§ **The records**:
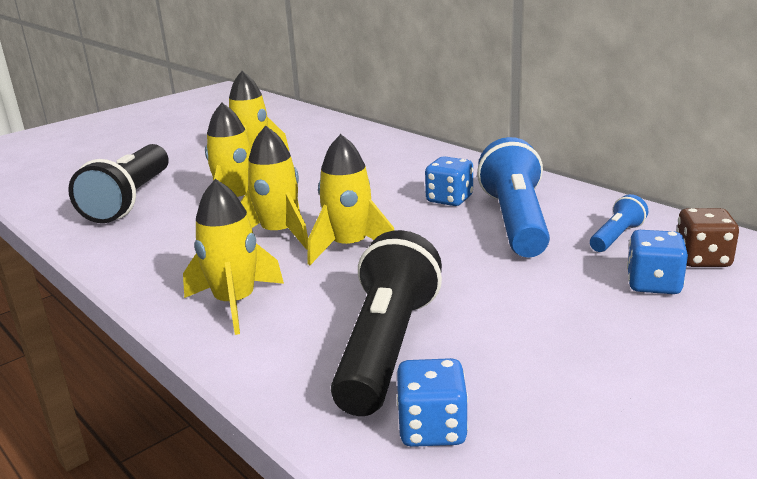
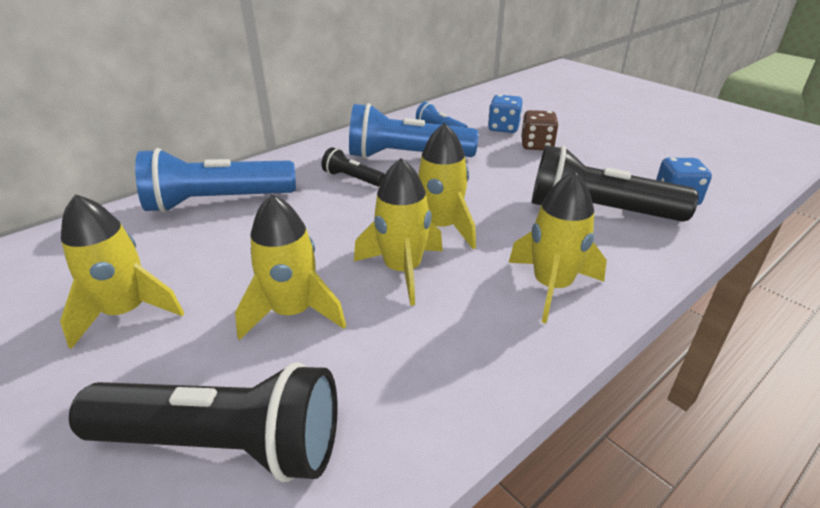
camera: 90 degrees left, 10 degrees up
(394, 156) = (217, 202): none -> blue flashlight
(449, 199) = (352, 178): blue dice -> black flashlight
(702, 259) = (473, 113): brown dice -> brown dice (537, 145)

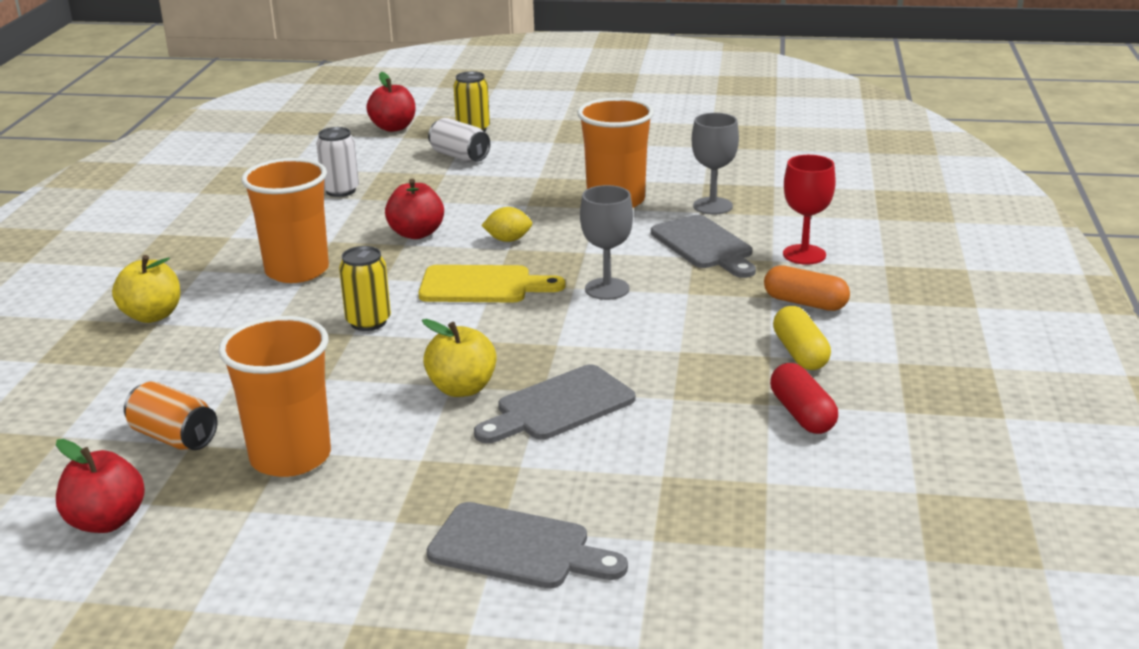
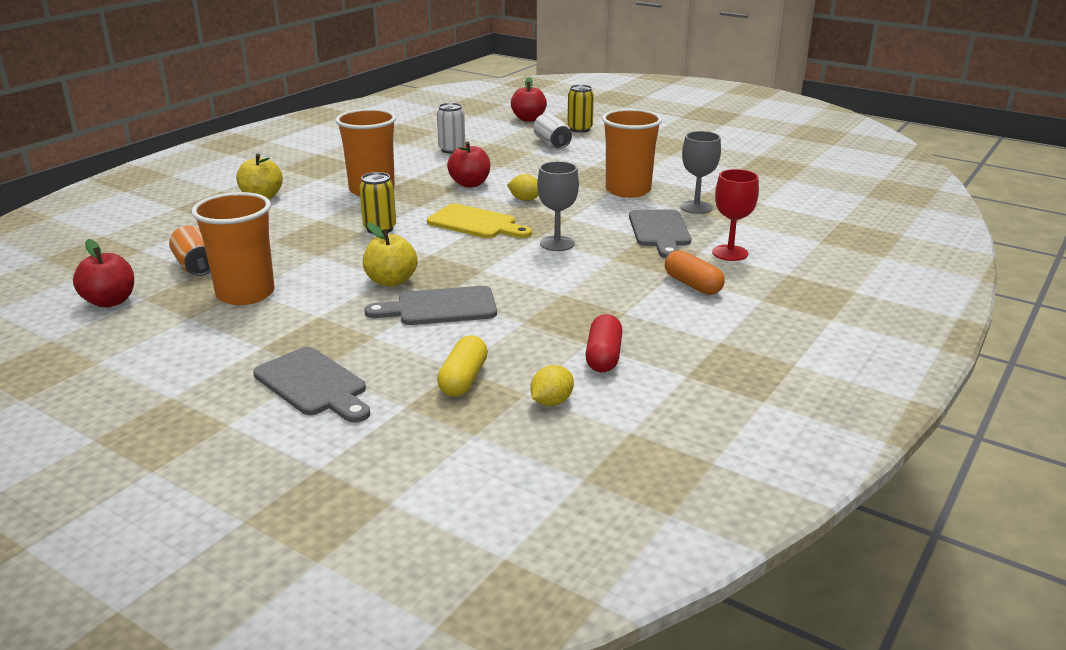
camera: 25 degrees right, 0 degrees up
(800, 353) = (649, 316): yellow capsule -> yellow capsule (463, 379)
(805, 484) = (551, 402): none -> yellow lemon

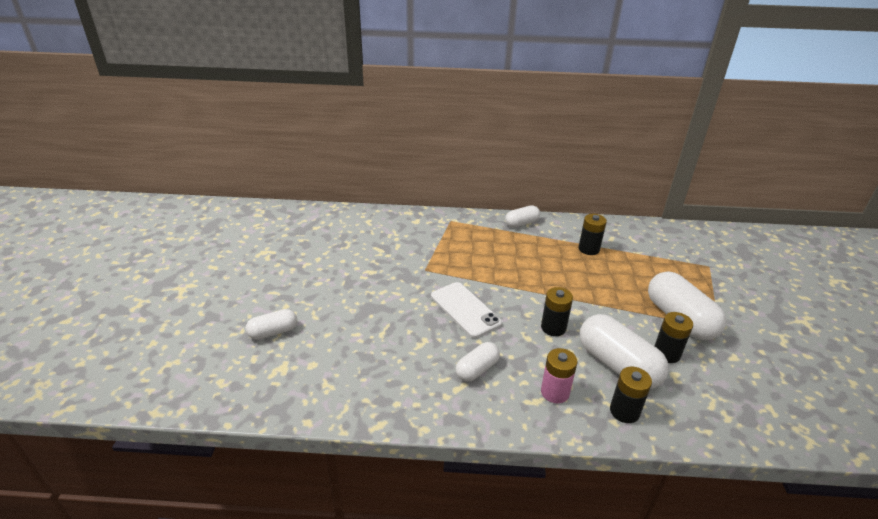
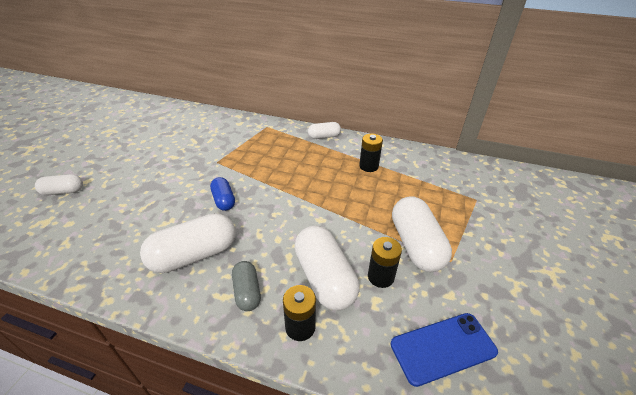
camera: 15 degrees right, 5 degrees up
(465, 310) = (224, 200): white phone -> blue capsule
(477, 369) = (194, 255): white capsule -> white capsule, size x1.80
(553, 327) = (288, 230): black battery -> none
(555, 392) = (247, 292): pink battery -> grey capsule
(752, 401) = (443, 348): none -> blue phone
==
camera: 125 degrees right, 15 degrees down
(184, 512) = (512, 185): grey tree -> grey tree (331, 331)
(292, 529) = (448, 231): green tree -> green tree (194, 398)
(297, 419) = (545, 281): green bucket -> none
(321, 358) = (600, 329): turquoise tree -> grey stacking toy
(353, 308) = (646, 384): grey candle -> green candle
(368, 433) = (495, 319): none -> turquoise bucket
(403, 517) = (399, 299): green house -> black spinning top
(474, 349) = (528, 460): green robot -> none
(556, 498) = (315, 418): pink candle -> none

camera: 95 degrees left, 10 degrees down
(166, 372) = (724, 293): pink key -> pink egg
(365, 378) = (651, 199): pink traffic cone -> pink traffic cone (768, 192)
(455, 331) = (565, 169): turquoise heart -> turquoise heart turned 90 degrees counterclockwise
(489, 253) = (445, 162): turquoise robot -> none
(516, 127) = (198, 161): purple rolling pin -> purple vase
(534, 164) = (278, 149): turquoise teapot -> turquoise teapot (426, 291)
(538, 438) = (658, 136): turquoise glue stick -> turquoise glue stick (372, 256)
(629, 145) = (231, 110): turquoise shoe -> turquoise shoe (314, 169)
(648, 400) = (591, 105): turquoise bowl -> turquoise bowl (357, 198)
---
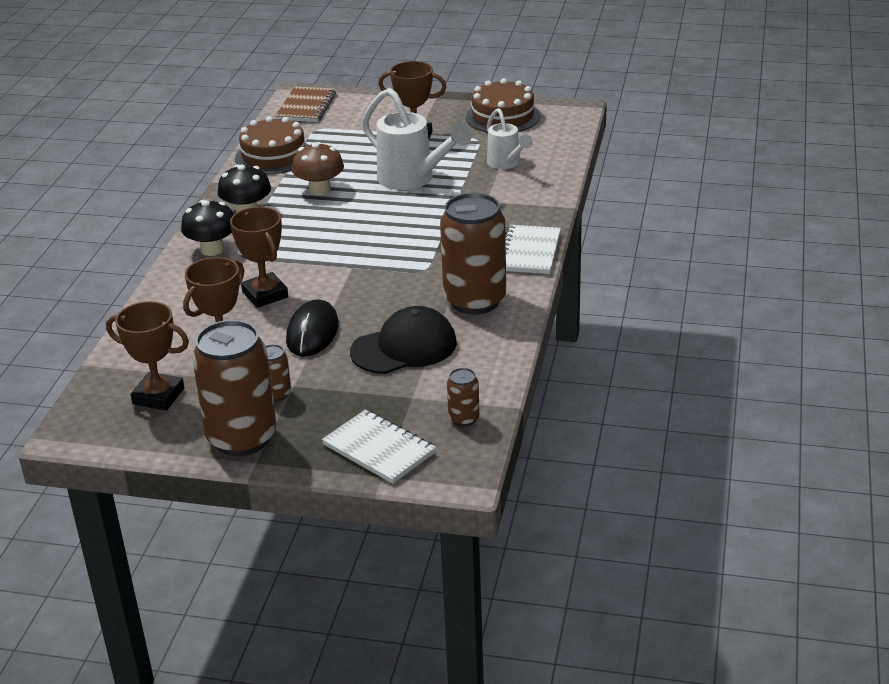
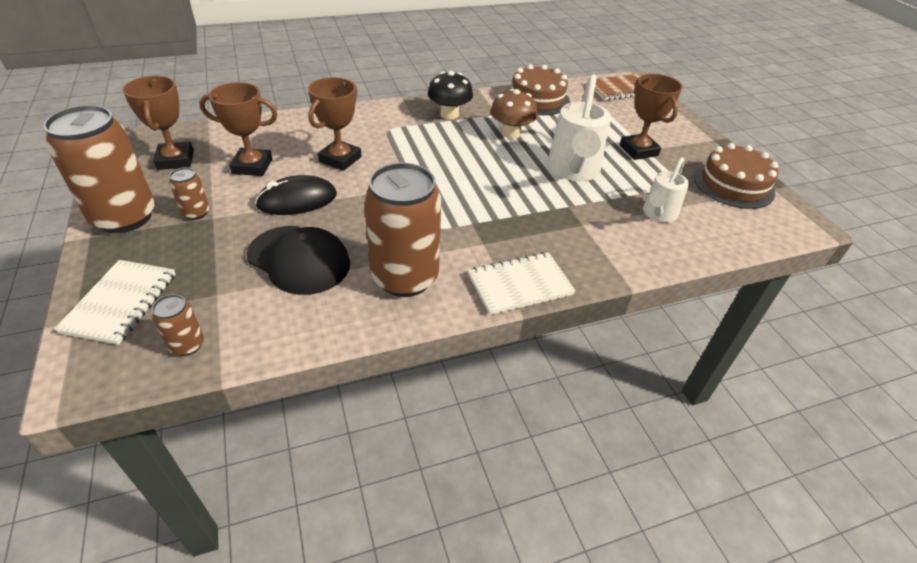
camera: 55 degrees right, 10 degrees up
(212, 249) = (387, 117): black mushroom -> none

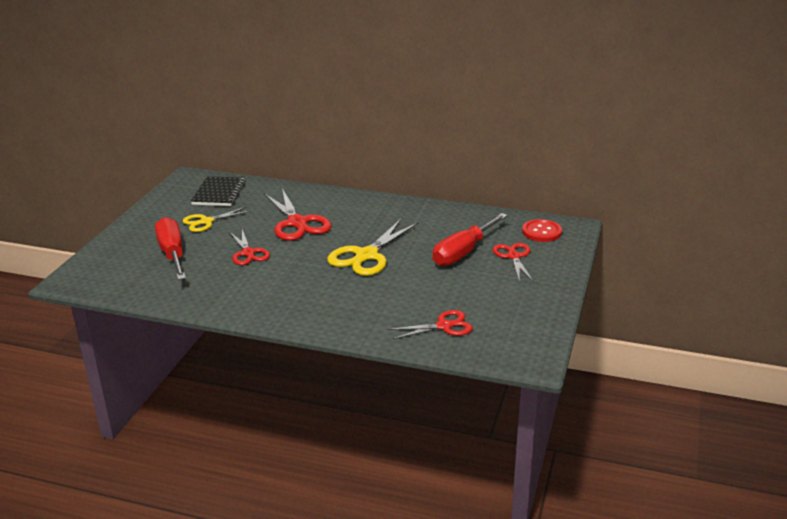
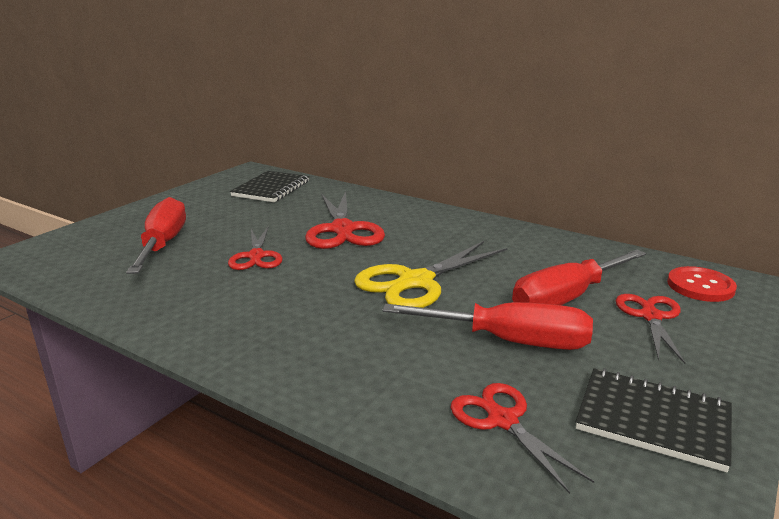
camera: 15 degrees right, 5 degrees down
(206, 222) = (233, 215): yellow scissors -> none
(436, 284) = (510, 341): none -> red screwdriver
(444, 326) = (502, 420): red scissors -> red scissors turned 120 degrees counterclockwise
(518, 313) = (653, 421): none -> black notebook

§ **Task to complete**:
Reproduce exactly the lines above from the line with "(489, 253) = (445, 162): turquoise" to the line with "(648, 400) = (591, 105): turquoise", including both, and add nothing.

§ **Answer below**:
(489, 253) = (445, 162): turquoise robot -> none
(516, 127) = (198, 161): purple rolling pin -> purple vase
(534, 164) = (278, 149): turquoise teapot -> turquoise teapot (426, 291)
(538, 438) = (658, 136): turquoise glue stick -> turquoise glue stick (372, 256)
(629, 145) = (231, 110): turquoise shoe -> turquoise shoe (314, 169)
(648, 400) = (591, 105): turquoise bowl -> turquoise bowl (357, 198)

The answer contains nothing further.